--- Material for this exercise ---

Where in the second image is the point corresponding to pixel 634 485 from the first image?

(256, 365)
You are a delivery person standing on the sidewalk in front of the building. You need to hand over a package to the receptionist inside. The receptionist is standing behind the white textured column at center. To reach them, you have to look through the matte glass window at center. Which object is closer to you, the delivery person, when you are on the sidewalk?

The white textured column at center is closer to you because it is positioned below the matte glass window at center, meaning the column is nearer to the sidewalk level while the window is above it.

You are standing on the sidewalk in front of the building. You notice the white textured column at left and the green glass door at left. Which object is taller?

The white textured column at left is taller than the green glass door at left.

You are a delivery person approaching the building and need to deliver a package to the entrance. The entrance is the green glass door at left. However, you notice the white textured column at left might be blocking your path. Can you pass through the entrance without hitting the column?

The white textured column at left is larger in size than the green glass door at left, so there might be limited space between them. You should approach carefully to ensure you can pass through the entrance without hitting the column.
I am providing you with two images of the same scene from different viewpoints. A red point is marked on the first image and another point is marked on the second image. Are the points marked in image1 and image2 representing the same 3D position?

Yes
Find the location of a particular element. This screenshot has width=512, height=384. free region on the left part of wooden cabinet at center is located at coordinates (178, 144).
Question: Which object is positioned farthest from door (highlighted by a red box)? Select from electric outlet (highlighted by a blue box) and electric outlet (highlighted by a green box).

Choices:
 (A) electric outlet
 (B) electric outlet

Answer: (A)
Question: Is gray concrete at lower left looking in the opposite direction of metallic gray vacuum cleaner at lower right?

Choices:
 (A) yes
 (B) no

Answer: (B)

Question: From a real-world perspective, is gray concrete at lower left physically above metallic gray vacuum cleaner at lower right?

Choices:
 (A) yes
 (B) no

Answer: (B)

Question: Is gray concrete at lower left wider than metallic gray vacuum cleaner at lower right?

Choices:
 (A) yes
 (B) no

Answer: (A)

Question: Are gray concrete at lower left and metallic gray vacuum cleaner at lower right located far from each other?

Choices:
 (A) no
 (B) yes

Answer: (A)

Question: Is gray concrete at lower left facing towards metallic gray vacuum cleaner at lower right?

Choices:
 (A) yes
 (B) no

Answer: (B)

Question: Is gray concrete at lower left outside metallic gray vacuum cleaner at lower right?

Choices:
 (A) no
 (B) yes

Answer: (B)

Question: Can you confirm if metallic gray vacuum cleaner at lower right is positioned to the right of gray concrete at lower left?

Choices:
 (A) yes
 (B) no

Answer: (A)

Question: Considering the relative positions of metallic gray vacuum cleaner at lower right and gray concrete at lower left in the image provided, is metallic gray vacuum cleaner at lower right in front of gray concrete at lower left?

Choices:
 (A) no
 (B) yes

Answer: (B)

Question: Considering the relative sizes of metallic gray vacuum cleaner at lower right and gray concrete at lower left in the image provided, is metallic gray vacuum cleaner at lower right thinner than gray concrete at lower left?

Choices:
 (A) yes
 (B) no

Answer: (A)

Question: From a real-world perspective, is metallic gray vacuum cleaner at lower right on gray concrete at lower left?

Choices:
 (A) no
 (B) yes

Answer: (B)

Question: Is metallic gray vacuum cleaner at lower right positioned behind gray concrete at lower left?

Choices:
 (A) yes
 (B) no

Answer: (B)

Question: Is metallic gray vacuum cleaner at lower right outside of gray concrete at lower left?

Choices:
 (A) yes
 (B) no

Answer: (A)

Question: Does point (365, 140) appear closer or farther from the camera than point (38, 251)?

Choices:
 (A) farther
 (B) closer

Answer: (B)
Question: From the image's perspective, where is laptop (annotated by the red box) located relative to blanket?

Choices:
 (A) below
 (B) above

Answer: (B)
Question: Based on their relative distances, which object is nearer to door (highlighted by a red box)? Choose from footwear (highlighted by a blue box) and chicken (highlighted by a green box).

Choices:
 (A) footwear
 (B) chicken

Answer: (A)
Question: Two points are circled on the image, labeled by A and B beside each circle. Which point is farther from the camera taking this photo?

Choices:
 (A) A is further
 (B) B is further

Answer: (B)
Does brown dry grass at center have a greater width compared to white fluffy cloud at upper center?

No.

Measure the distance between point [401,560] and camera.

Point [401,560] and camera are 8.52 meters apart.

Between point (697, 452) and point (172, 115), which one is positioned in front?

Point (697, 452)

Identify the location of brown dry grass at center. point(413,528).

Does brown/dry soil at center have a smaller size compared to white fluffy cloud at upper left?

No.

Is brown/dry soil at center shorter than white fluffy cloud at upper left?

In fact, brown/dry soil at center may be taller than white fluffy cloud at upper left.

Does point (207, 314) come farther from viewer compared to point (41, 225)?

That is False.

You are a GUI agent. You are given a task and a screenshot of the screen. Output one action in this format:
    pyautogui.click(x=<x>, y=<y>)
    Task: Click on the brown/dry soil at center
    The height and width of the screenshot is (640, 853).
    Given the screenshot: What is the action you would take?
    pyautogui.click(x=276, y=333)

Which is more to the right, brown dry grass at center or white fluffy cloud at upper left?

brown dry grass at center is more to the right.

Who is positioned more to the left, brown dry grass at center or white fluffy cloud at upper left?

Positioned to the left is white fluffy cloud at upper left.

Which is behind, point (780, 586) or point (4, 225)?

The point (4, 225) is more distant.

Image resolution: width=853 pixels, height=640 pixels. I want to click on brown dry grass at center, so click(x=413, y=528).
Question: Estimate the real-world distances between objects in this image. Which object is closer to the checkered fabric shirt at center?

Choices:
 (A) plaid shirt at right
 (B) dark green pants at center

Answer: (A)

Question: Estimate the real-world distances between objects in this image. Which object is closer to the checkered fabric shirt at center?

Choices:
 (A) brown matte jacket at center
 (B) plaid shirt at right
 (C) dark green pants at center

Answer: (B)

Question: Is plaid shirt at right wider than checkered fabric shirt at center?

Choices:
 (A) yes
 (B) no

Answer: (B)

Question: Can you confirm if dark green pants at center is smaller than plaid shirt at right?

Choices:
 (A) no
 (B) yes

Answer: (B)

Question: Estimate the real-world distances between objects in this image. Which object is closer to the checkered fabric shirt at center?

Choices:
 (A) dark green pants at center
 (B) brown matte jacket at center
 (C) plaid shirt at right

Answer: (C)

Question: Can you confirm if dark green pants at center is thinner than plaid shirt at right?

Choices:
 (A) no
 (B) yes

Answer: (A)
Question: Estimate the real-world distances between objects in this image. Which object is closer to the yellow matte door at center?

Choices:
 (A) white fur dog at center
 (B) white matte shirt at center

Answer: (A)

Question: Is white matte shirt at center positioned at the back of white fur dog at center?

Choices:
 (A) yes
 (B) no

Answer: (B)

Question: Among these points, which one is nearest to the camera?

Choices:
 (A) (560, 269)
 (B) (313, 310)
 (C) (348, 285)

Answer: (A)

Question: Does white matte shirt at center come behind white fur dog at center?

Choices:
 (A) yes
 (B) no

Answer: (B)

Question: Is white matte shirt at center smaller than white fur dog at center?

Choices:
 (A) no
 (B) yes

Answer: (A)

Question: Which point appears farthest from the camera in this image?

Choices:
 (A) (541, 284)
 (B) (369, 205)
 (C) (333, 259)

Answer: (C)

---

• Activity
Render the entries above as a Markdown table with the columns Row and Line, starting with the line that contains "Question: Which point" and going on through the final line of the entries. Number the rows in order and leave out blank lines.

• Solution below
| Row | Line |
|---|---|
| 1 | Question: Which point appears farthest from the camera in this image? |
| 2 | Choices: |
| 3 |  (A) (541, 284) |
| 4 |  (B) (369, 205) |
| 5 |  (C) (333, 259) |
| 6 | Answer: (C) |